══ Given records ══

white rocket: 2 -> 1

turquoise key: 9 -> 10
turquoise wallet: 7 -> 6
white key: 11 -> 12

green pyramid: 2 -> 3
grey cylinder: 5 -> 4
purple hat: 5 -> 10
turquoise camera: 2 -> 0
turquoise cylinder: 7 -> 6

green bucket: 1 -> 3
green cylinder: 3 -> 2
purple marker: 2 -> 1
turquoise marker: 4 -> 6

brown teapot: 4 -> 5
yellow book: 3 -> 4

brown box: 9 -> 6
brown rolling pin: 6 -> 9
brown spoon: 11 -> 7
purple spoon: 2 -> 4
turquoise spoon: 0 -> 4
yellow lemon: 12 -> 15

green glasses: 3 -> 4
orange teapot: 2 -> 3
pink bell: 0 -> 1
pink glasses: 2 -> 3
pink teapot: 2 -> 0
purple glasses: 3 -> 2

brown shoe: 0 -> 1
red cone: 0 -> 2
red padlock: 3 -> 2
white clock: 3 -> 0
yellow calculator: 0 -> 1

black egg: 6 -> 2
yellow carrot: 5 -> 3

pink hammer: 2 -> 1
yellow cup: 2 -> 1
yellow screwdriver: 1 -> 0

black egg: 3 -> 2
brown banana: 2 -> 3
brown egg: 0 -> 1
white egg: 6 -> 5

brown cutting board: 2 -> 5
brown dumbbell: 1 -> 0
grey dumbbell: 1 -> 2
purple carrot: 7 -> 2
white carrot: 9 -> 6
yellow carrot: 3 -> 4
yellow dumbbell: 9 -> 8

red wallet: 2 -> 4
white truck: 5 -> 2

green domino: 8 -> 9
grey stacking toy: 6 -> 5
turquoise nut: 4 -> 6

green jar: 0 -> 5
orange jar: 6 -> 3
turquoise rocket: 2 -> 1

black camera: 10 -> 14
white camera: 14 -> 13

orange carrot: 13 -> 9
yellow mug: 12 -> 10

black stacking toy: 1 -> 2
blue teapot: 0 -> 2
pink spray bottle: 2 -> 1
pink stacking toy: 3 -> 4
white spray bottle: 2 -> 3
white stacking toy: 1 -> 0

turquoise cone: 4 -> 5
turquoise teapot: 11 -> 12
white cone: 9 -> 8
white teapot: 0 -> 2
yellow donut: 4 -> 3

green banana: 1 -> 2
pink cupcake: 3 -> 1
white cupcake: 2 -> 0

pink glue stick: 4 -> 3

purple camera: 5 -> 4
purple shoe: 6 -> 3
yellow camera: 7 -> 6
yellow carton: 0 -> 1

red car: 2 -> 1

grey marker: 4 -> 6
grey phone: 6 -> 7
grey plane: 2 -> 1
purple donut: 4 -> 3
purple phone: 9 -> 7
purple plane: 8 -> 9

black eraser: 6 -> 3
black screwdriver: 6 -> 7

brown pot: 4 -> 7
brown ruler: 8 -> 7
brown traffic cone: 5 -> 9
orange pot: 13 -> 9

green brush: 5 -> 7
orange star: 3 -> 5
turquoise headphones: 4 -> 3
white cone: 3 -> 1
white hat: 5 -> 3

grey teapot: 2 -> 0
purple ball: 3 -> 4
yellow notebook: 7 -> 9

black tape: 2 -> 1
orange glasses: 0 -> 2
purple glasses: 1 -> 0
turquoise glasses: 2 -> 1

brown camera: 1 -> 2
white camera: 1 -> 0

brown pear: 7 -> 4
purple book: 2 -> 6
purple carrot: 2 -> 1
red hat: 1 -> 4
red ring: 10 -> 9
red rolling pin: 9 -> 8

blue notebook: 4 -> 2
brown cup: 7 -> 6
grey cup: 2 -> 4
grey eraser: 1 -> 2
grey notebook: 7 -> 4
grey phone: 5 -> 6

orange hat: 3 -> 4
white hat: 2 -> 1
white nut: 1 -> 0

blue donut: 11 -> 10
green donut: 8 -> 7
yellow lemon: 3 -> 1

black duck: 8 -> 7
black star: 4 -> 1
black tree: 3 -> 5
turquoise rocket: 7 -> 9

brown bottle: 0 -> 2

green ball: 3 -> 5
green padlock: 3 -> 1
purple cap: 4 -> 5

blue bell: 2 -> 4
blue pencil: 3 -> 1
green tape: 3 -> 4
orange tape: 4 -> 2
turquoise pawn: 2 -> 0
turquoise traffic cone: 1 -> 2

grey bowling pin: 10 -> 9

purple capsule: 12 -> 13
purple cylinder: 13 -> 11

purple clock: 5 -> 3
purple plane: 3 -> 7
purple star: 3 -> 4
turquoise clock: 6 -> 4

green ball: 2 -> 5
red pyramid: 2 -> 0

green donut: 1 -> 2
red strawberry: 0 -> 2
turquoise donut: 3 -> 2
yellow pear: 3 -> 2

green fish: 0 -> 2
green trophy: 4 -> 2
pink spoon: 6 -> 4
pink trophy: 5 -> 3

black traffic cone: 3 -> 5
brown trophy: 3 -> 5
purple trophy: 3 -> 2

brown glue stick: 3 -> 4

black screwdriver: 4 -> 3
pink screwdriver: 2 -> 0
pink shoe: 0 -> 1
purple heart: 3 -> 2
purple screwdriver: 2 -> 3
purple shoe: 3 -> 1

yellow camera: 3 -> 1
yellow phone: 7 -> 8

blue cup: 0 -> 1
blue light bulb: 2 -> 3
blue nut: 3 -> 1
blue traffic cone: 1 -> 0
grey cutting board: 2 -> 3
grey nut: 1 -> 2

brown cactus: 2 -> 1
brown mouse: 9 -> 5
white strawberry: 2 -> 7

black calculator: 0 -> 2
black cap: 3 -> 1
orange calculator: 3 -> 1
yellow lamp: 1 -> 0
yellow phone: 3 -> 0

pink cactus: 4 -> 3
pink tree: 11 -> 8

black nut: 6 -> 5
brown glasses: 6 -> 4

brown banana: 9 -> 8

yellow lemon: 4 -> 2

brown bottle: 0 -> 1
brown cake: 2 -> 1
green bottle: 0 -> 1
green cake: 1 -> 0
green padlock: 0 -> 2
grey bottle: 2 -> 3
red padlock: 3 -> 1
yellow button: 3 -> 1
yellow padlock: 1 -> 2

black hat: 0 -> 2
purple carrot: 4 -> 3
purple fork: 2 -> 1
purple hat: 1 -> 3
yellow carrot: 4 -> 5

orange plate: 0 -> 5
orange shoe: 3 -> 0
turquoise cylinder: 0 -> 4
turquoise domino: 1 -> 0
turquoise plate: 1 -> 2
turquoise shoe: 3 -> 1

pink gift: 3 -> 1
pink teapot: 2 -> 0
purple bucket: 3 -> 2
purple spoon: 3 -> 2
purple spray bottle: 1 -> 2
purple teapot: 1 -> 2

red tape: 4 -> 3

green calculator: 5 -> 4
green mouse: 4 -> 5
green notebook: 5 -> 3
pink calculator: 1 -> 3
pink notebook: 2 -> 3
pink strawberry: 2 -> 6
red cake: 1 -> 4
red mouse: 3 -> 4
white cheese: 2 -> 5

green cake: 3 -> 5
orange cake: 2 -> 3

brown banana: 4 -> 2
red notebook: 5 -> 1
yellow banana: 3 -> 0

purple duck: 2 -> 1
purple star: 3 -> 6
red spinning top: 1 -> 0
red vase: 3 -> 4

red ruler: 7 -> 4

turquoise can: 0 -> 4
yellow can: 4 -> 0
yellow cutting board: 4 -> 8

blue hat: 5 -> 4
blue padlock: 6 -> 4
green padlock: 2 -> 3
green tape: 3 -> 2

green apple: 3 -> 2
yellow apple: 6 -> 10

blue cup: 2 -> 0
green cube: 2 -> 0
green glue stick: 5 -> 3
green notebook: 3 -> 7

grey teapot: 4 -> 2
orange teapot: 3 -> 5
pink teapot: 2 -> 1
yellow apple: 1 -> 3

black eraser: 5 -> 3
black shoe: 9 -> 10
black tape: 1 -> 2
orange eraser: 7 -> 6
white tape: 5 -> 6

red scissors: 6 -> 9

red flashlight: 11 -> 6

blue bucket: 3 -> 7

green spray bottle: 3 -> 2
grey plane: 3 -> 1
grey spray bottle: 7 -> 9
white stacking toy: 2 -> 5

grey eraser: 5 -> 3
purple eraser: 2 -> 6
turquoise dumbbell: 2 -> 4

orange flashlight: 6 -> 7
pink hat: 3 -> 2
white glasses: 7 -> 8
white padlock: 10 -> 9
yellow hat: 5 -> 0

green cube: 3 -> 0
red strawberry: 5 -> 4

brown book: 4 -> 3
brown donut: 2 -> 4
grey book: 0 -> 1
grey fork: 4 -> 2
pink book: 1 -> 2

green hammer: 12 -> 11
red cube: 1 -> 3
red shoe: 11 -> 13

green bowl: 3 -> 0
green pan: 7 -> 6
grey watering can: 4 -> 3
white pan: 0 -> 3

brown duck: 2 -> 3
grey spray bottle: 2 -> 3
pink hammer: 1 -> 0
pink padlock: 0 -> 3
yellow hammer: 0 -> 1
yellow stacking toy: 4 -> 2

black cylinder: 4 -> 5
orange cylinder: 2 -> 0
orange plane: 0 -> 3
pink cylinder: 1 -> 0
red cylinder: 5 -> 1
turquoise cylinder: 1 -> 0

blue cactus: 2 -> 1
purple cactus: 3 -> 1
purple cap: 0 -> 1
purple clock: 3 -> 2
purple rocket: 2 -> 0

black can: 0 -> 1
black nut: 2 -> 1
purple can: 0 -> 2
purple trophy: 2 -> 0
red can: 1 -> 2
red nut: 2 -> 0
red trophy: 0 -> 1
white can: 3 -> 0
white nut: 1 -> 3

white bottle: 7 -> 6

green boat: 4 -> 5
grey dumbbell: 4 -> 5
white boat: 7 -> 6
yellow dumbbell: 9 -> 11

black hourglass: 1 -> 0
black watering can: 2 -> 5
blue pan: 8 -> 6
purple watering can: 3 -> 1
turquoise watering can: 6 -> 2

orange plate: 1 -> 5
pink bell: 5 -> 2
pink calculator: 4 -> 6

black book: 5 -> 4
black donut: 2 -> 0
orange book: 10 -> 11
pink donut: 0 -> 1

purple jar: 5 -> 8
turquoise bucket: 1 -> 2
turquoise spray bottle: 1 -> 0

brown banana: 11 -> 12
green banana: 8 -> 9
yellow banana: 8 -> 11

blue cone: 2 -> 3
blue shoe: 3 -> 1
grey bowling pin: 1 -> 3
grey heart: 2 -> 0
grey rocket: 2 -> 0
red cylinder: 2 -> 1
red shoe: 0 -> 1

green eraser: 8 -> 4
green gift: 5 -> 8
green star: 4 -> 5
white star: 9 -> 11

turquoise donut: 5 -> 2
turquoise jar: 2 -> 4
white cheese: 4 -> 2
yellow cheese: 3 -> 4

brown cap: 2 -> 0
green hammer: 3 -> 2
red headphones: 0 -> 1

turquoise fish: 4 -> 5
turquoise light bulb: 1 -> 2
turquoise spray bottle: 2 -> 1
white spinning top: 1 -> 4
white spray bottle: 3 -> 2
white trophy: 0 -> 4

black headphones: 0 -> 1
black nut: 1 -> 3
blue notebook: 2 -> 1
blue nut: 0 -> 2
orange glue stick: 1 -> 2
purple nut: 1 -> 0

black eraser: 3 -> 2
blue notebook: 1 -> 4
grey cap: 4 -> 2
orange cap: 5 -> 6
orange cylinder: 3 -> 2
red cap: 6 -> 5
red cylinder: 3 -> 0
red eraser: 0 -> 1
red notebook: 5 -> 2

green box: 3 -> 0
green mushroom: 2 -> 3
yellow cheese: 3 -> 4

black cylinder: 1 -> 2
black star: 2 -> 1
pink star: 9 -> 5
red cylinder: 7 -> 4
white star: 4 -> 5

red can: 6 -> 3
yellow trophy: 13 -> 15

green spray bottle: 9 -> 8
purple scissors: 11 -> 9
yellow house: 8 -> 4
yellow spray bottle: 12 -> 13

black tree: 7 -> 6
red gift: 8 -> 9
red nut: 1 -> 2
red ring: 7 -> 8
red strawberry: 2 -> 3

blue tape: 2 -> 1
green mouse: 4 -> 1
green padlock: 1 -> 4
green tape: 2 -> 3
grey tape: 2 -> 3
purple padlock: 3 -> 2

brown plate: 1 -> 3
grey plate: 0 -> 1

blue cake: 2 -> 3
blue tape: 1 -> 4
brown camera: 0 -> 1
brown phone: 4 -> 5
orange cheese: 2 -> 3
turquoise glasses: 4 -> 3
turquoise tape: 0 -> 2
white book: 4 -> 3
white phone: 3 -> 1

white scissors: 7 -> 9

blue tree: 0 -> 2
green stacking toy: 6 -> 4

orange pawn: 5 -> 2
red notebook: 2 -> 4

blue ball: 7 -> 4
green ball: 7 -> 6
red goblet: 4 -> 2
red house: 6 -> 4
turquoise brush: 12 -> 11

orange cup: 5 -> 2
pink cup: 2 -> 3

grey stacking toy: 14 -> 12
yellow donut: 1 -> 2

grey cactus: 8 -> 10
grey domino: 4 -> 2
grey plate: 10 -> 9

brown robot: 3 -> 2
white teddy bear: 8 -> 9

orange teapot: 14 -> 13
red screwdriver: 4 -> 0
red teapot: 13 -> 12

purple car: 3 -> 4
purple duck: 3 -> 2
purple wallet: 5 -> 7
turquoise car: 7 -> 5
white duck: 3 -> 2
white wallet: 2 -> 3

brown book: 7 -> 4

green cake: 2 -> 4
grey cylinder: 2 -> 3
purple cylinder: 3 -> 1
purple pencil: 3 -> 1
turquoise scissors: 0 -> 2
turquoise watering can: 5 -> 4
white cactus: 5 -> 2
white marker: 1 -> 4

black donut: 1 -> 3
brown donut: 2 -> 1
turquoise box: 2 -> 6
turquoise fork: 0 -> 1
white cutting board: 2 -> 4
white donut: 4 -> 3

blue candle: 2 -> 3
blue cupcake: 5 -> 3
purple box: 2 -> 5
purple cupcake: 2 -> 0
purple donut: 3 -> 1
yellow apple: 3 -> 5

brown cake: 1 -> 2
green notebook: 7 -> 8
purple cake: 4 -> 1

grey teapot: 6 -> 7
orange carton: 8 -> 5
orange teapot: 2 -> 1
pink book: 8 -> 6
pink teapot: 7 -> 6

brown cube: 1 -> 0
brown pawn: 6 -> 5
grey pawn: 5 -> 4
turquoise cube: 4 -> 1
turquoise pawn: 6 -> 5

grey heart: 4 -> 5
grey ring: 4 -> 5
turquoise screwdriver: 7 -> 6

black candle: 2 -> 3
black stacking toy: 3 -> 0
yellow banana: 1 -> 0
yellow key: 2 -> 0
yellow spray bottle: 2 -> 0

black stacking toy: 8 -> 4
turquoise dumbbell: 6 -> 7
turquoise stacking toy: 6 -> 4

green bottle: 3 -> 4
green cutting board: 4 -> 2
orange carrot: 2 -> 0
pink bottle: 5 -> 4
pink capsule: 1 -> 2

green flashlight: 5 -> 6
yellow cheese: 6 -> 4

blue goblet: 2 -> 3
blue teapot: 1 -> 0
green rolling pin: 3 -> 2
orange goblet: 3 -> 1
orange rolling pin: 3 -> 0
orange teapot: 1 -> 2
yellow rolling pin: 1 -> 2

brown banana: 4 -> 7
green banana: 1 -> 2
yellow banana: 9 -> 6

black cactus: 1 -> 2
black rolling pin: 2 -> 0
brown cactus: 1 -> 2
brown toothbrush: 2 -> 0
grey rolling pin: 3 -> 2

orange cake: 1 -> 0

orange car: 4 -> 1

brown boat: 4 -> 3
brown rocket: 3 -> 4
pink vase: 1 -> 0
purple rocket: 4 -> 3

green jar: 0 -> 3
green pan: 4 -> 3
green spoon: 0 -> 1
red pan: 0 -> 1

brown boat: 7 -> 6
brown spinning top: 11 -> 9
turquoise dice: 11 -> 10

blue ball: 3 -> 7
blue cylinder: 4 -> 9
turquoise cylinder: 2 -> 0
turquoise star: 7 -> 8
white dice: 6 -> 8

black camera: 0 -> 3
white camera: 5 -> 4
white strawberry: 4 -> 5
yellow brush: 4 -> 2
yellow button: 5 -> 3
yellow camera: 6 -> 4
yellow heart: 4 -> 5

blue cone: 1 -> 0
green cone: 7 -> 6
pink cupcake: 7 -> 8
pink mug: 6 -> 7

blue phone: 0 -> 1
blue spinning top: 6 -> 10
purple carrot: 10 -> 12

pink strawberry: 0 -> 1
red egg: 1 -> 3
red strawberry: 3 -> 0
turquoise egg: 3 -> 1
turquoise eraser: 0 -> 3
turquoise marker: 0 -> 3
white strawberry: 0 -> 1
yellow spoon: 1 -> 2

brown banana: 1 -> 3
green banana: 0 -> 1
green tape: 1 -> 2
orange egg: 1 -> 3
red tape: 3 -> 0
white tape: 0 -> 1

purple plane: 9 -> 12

═══

(Problem details):
The lines above from the one with "grey stacking toy: 14 -> 12" through the one with "purple wallet: 5 -> 7" are to be duplicated exactly, ends included, with nothing added.

(Completed task):
grey stacking toy: 14 -> 12
yellow donut: 1 -> 2

grey cactus: 8 -> 10
grey domino: 4 -> 2
grey plate: 10 -> 9

brown robot: 3 -> 2
white teddy bear: 8 -> 9

orange teapot: 14 -> 13
red screwdriver: 4 -> 0
red teapot: 13 -> 12

purple car: 3 -> 4
purple duck: 3 -> 2
purple wallet: 5 -> 7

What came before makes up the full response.